• [Dataset content]:
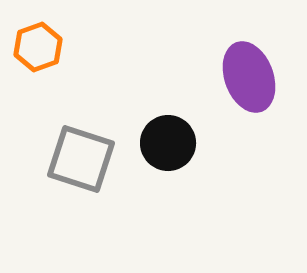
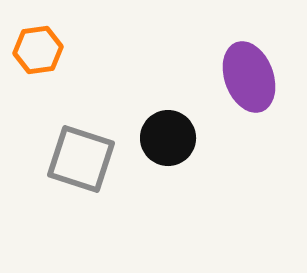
orange hexagon: moved 3 px down; rotated 12 degrees clockwise
black circle: moved 5 px up
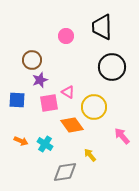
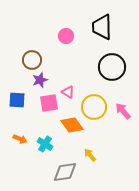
pink arrow: moved 1 px right, 25 px up
orange arrow: moved 1 px left, 2 px up
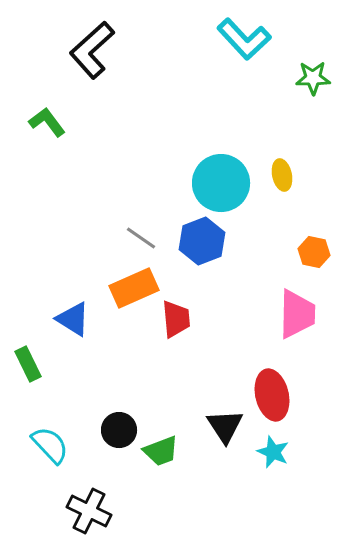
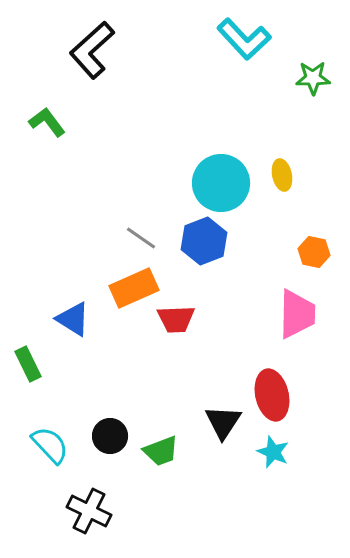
blue hexagon: moved 2 px right
red trapezoid: rotated 93 degrees clockwise
black triangle: moved 2 px left, 4 px up; rotated 6 degrees clockwise
black circle: moved 9 px left, 6 px down
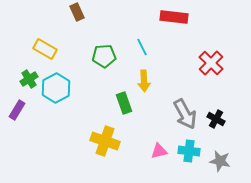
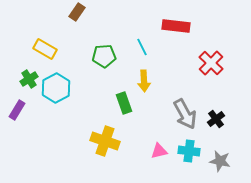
brown rectangle: rotated 60 degrees clockwise
red rectangle: moved 2 px right, 9 px down
black cross: rotated 24 degrees clockwise
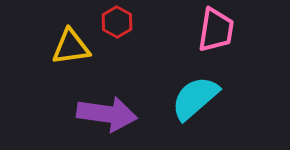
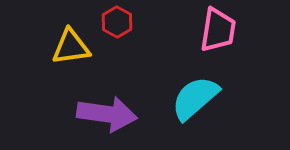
pink trapezoid: moved 2 px right
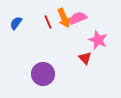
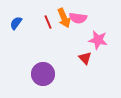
pink semicircle: rotated 150 degrees counterclockwise
pink star: rotated 12 degrees counterclockwise
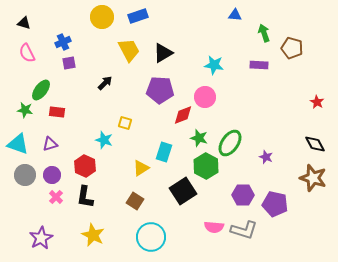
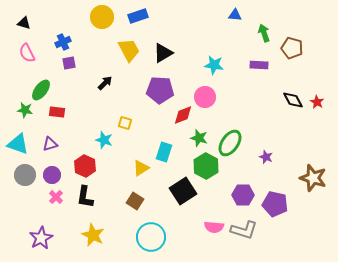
black diamond at (315, 144): moved 22 px left, 44 px up
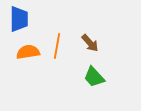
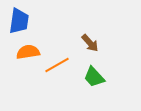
blue trapezoid: moved 2 px down; rotated 8 degrees clockwise
orange line: moved 19 px down; rotated 50 degrees clockwise
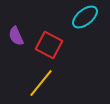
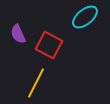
purple semicircle: moved 2 px right, 2 px up
yellow line: moved 5 px left; rotated 12 degrees counterclockwise
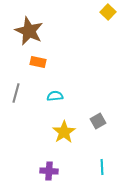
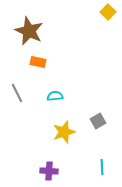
gray line: moved 1 px right; rotated 42 degrees counterclockwise
yellow star: rotated 15 degrees clockwise
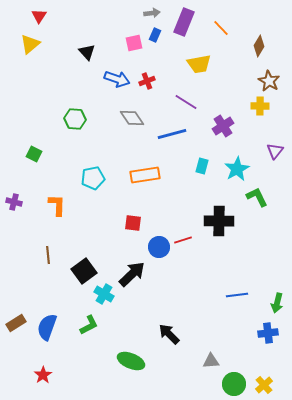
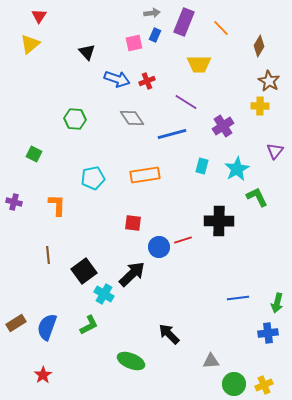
yellow trapezoid at (199, 64): rotated 10 degrees clockwise
blue line at (237, 295): moved 1 px right, 3 px down
yellow cross at (264, 385): rotated 18 degrees clockwise
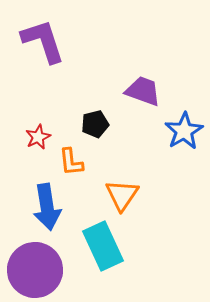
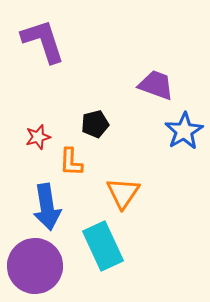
purple trapezoid: moved 13 px right, 6 px up
red star: rotated 10 degrees clockwise
orange L-shape: rotated 8 degrees clockwise
orange triangle: moved 1 px right, 2 px up
purple circle: moved 4 px up
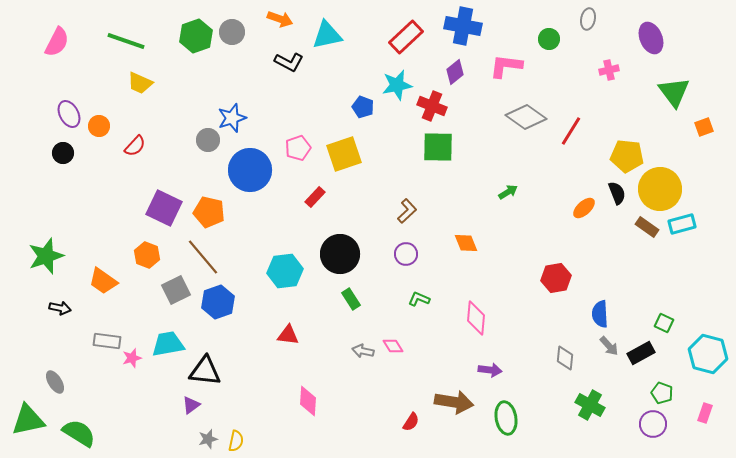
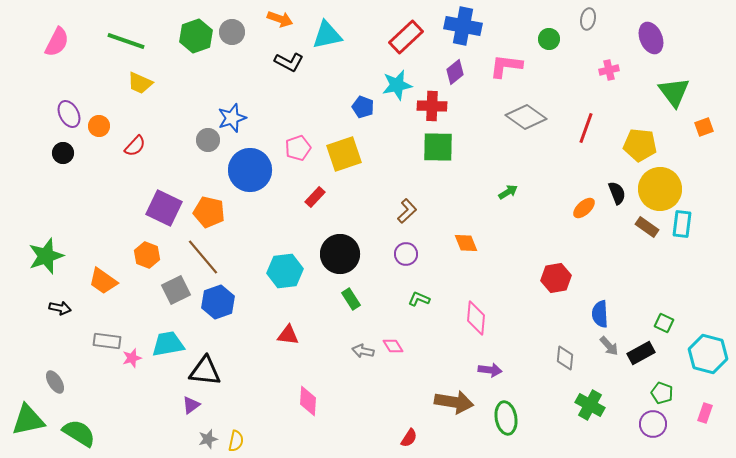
red cross at (432, 106): rotated 20 degrees counterclockwise
red line at (571, 131): moved 15 px right, 3 px up; rotated 12 degrees counterclockwise
yellow pentagon at (627, 156): moved 13 px right, 11 px up
cyan rectangle at (682, 224): rotated 68 degrees counterclockwise
red semicircle at (411, 422): moved 2 px left, 16 px down
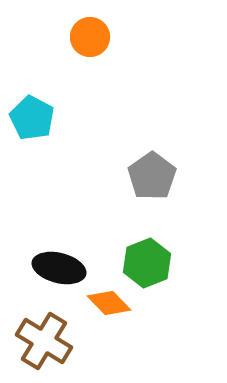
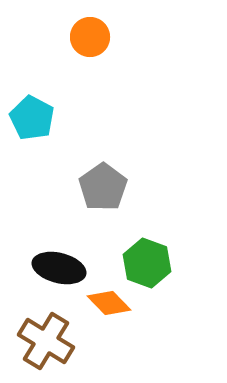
gray pentagon: moved 49 px left, 11 px down
green hexagon: rotated 18 degrees counterclockwise
brown cross: moved 2 px right
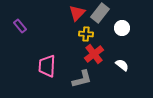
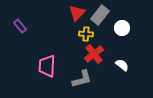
gray rectangle: moved 2 px down
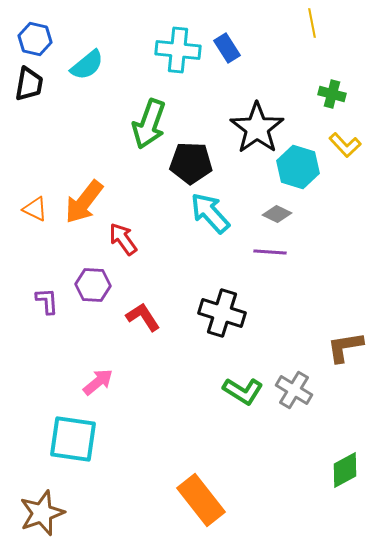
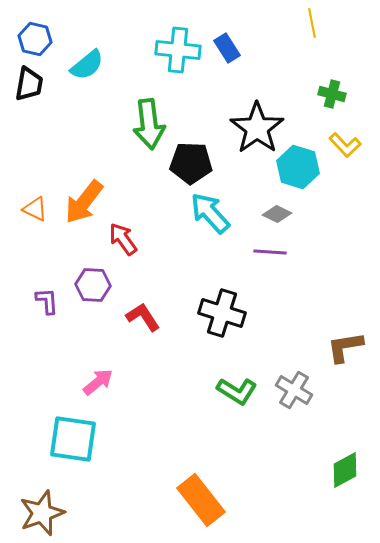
green arrow: rotated 27 degrees counterclockwise
green L-shape: moved 6 px left
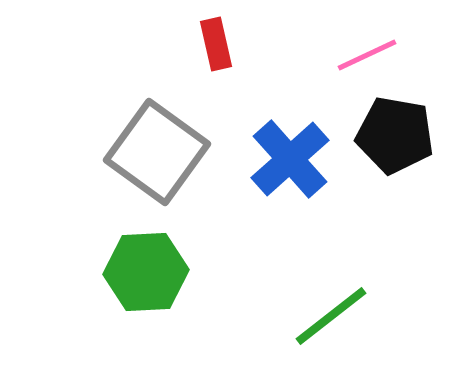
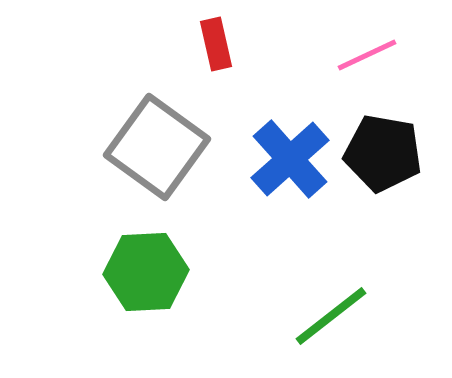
black pentagon: moved 12 px left, 18 px down
gray square: moved 5 px up
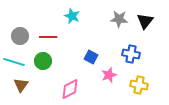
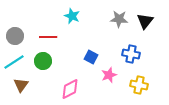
gray circle: moved 5 px left
cyan line: rotated 50 degrees counterclockwise
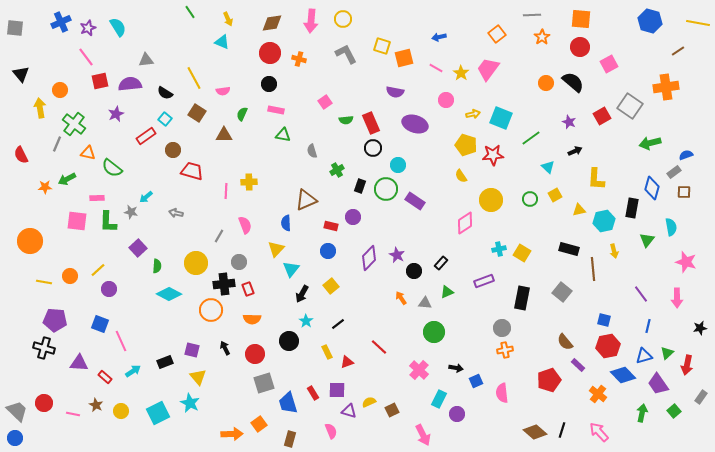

• [Work instruction]:
Print the records above verbatim, pictures excluded.

• [Written response]:
orange hexagon: moved 3 px down; rotated 12 degrees clockwise
black circle: moved 5 px up
pink arrow: moved 1 px right, 25 px up
orange arrow: moved 1 px left, 2 px up
blue hexagon: moved 2 px right
red trapezoid: rotated 93 degrees clockwise
black triangle: moved 2 px left, 4 px up; rotated 6 degrees clockwise
black circle: moved 9 px left, 6 px down
brown rectangle: rotated 60 degrees clockwise
red rectangle: moved 2 px right, 9 px down
black cross: rotated 24 degrees clockwise
pink trapezoid: moved 2 px right
pink semicircle: rotated 150 degrees counterclockwise
pink star: rotated 12 degrees counterclockwise
black diamond at (315, 144): moved 22 px left, 44 px up
blue trapezoid: moved 2 px down; rotated 8 degrees clockwise
orange line: moved 19 px down; rotated 50 degrees clockwise
purple semicircle: moved 2 px right, 2 px up
yellow line: moved 5 px left; rotated 12 degrees counterclockwise
gray line: moved 1 px right; rotated 42 degrees counterclockwise
yellow star: rotated 15 degrees clockwise
yellow trapezoid at (199, 64): rotated 10 degrees clockwise
blue line at (237, 295): moved 1 px right, 3 px down
yellow cross at (264, 385): rotated 18 degrees clockwise
purple trapezoid: moved 13 px right, 6 px up
red star: rotated 10 degrees clockwise
orange L-shape: rotated 8 degrees clockwise
orange triangle: moved 1 px right, 2 px up
purple circle: moved 4 px up
red cross at (432, 106): rotated 20 degrees counterclockwise
red line at (571, 131): moved 15 px right, 3 px up; rotated 12 degrees counterclockwise
yellow pentagon at (627, 156): moved 13 px right, 11 px up
cyan rectangle at (682, 224): rotated 68 degrees counterclockwise
red semicircle at (411, 422): moved 2 px left, 16 px down
gray pentagon: moved 49 px left, 11 px down
green hexagon: rotated 18 degrees counterclockwise
brown cross: moved 2 px right
gray rectangle: moved 2 px down
green arrow: rotated 27 degrees counterclockwise
green L-shape: moved 6 px left
black pentagon: moved 12 px left, 18 px down
gray square: moved 5 px up
gray circle: moved 5 px left
cyan line: rotated 50 degrees counterclockwise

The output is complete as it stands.